Filter out all lines without the word "none" from the data below, please, and copy the rest.

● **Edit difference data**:
*** Block opens ***
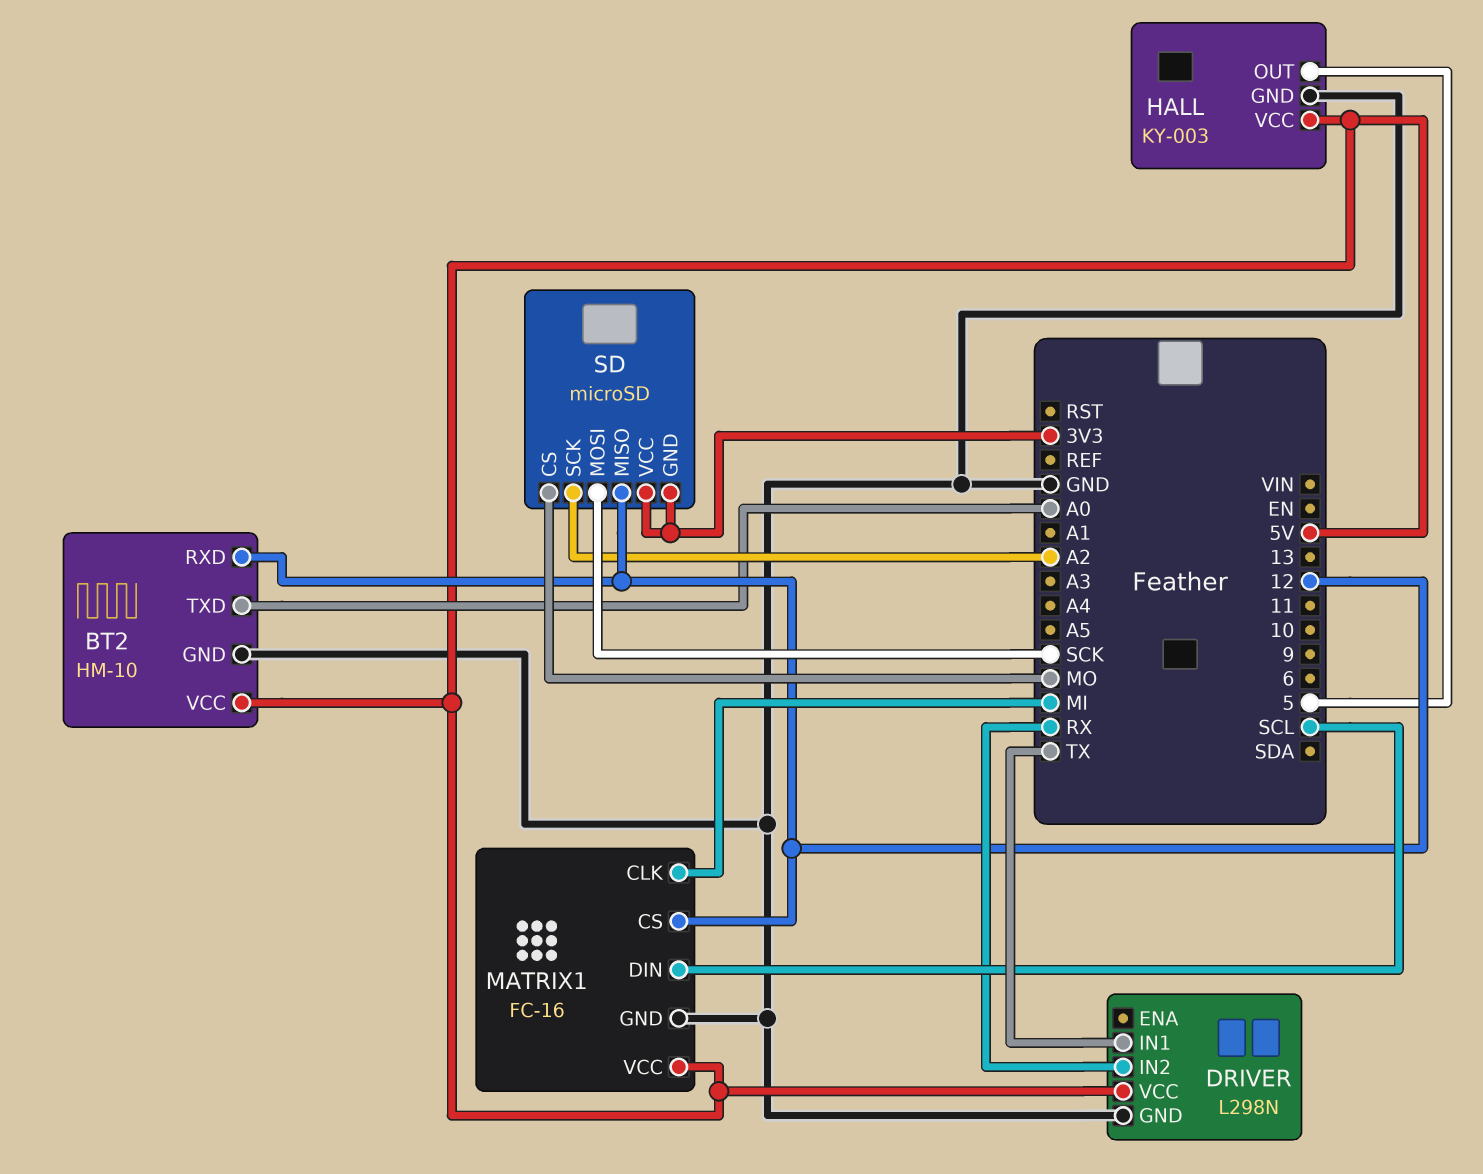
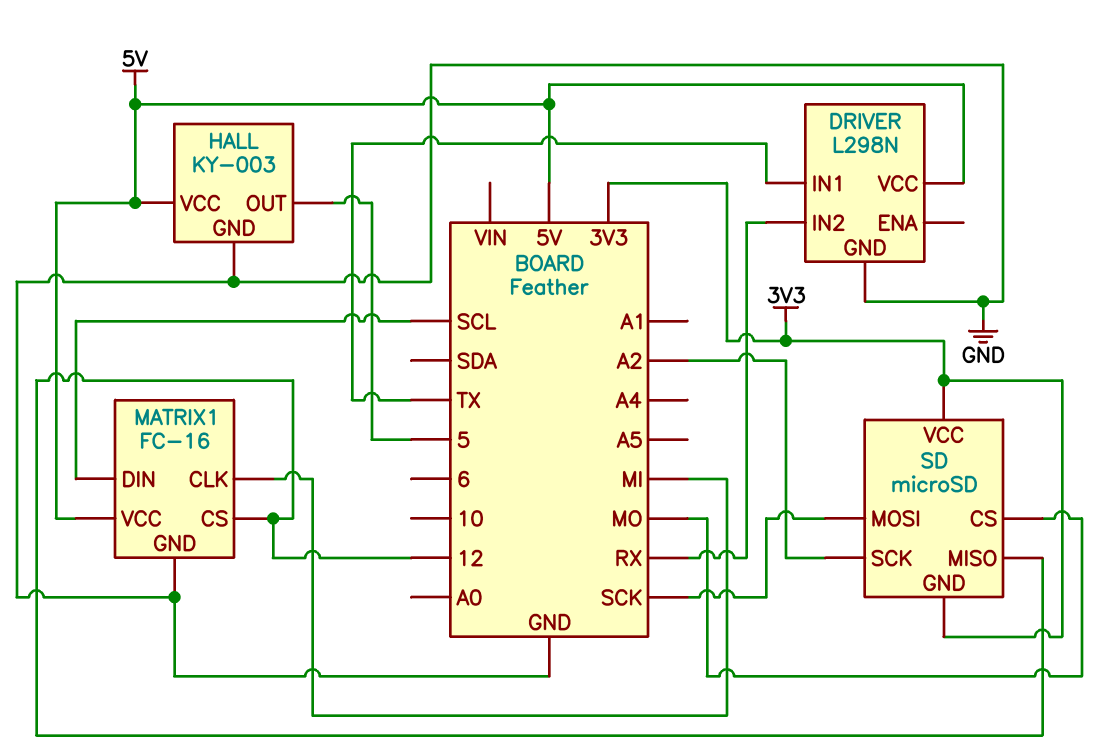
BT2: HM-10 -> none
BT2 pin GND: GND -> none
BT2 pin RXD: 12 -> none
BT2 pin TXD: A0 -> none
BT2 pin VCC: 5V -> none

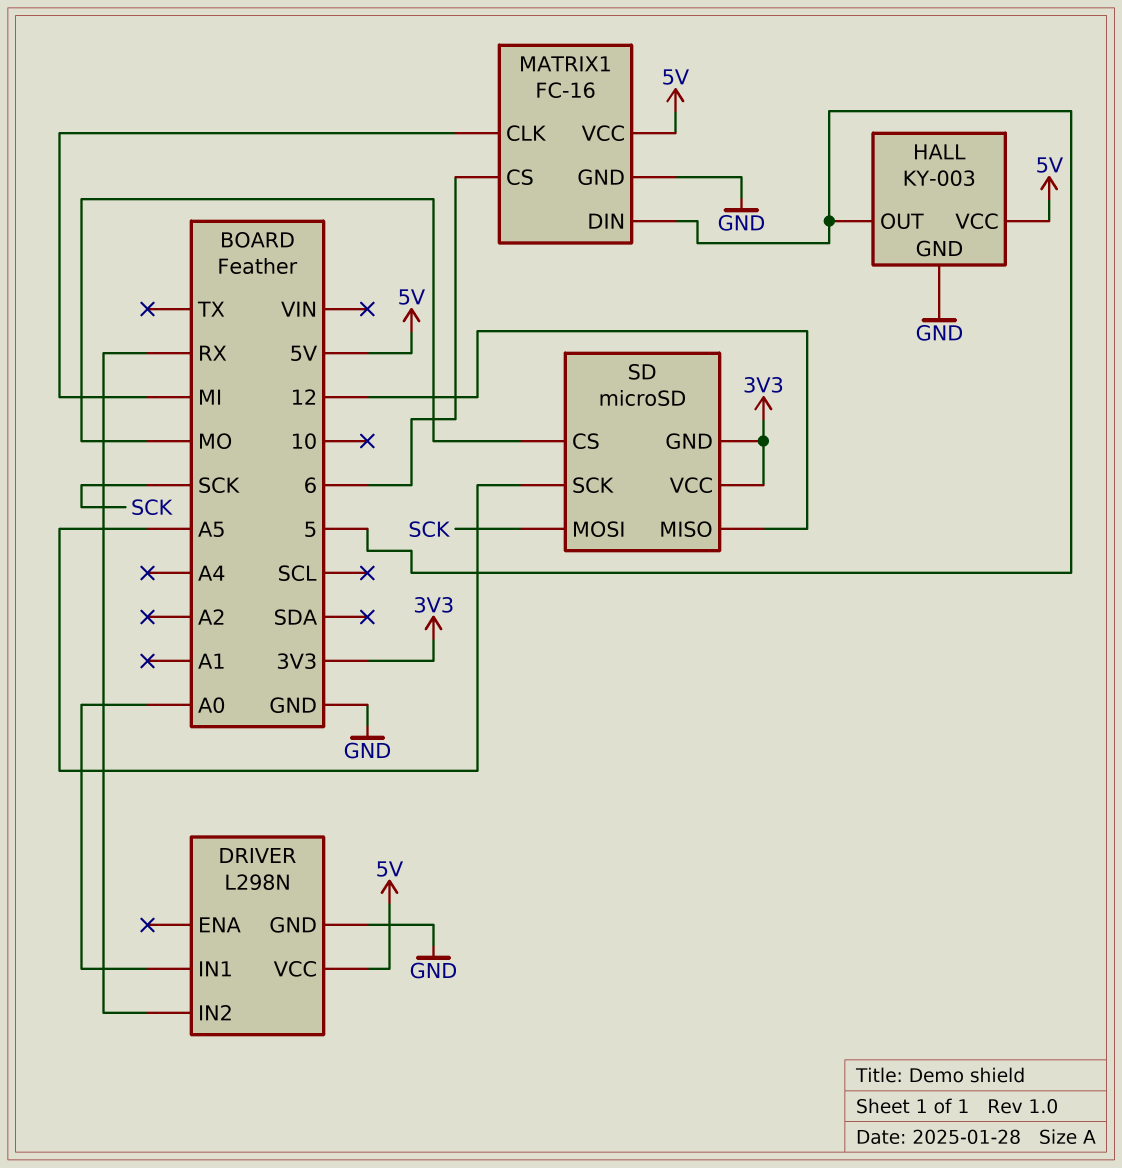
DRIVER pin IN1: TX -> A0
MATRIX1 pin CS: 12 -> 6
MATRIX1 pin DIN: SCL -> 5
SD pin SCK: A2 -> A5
*** Block closes ***
● **SOLUTION FOR THIS EXERCISE**:
BT2: HM-10 -> none
BT2 pin GND: GND -> none
BT2 pin RXD: 12 -> none
BT2 pin TXD: A0 -> none
BT2 pin VCC: 5V -> none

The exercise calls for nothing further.